Extracted entries ::

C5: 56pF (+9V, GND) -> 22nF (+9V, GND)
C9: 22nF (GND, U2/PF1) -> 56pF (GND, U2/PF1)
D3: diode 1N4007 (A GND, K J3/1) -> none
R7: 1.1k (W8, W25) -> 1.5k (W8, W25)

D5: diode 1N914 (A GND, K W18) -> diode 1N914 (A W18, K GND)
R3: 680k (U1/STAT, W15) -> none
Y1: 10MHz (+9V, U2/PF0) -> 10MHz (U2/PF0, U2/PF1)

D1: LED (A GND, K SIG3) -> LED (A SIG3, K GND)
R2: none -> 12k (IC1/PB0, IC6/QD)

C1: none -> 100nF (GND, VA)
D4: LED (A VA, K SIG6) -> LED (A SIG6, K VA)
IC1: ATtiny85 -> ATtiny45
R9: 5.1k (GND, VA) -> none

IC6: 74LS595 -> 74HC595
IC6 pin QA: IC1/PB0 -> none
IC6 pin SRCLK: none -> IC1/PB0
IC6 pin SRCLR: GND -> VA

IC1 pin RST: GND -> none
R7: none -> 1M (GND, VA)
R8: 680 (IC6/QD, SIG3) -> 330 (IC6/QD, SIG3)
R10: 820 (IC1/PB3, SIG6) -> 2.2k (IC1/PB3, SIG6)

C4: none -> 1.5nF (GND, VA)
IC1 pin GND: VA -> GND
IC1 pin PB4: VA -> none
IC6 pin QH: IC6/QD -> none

To do ::
Your task is to print all of the records exactly.

Response area ::
C5: 56pF (+9V, GND) -> 22nF (+9V, GND)
C9: 22nF (GND, U2/PF1) -> 56pF (GND, U2/PF1)
D3: diode 1N4007 (A GND, K J3/1) -> none
R7: 1.1k (W8, W25) -> 1.5k (W8, W25)

D5: diode 1N914 (A GND, K W18) -> diode 1N914 (A W18, K GND)
R3: 680k (U1/STAT, W15) -> none
Y1: 10MHz (+9V, U2/PF0) -> 10MHz (U2/PF0, U2/PF1)

D1: LED (A GND, K SIG3) -> LED (A SIG3, K GND)
R2: none -> 12k (IC1/PB0, IC6/QD)

C1: none -> 100nF (GND, VA)
D4: LED (A VA, K SIG6) -> LED (A SIG6, K VA)
IC1: ATtiny85 -> ATtiny45
R9: 5.1k (GND, VA) -> none

IC6: 74LS595 -> 74HC595
IC6 pin QA: IC1/PB0 -> none
IC6 pin SRCLK: none -> IC1/PB0
IC6 pin SRCLR: GND -> VA

IC1 pin RST: GND -> none
R7: none -> 1M (GND, VA)
R8: 680 (IC6/QD, SIG3) -> 330 (IC6/QD, SIG3)
R10: 820 (IC1/PB3, SIG6) -> 2.2k (IC1/PB3, SIG6)

C4: none -> 1.5nF (GND, VA)
IC1 pin GND: VA -> GND
IC1 pin PB4: VA -> none
IC6 pin QH: IC6/QD -> none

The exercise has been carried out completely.